Data to use Block Start

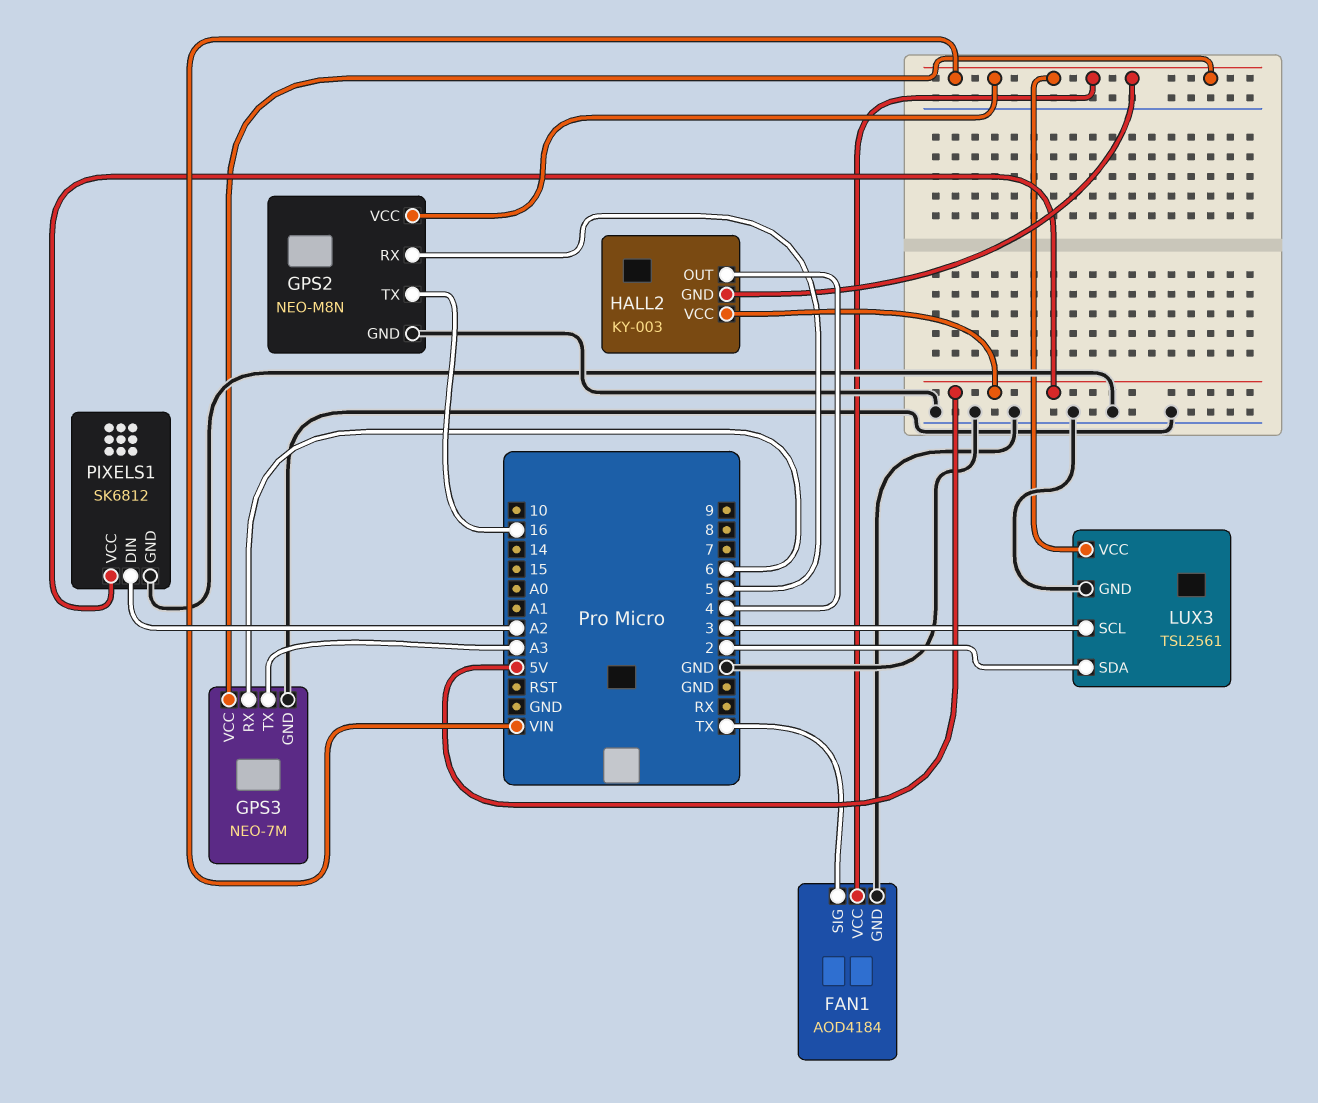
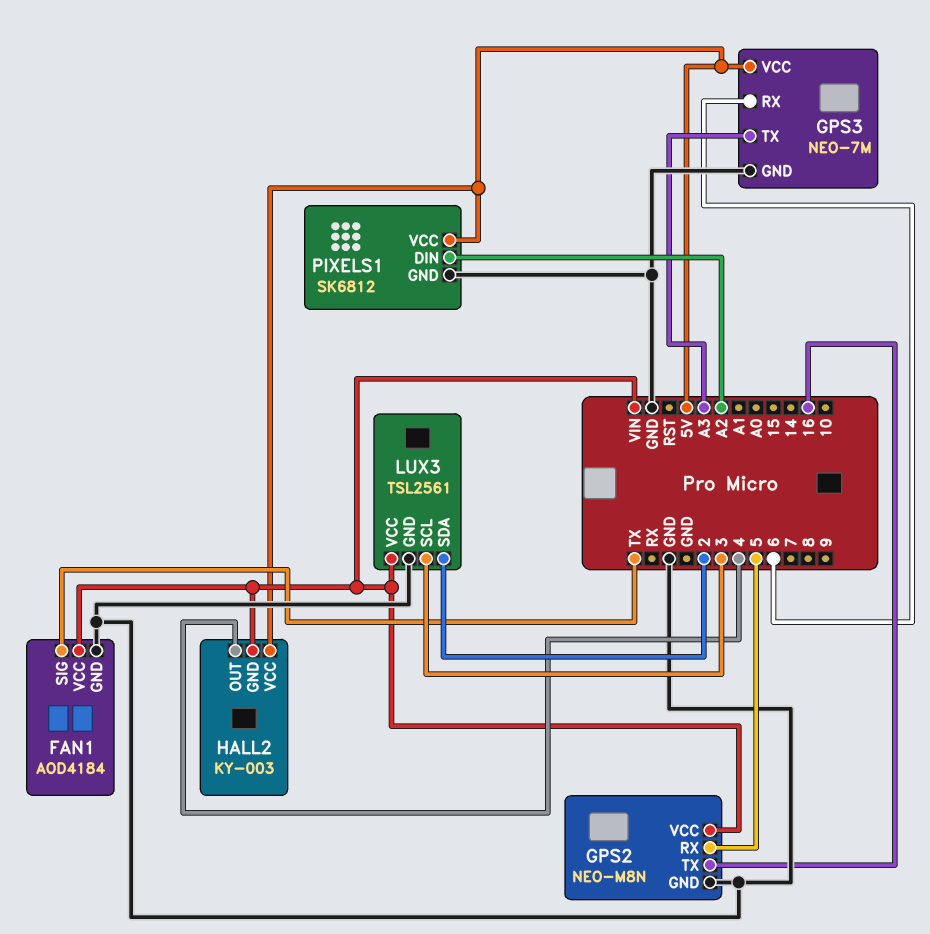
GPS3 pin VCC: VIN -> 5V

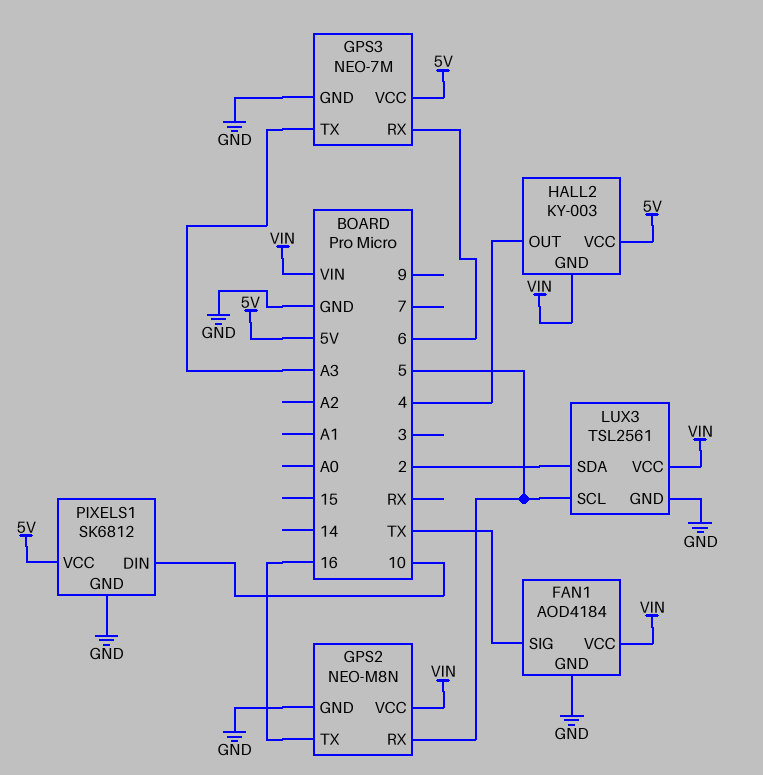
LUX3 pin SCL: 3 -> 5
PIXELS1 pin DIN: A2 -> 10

Data to use Block End
Data to use Block Start

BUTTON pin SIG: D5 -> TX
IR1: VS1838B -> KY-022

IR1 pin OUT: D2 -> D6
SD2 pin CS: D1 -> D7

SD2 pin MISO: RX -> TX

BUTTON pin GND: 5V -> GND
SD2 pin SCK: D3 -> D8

Data to use Block End

Identify the lines above with the word "BUTTON". Copy them.

Written response:
BUTTON pin SIG: D5 -> TX
BUTTON pin GND: 5V -> GND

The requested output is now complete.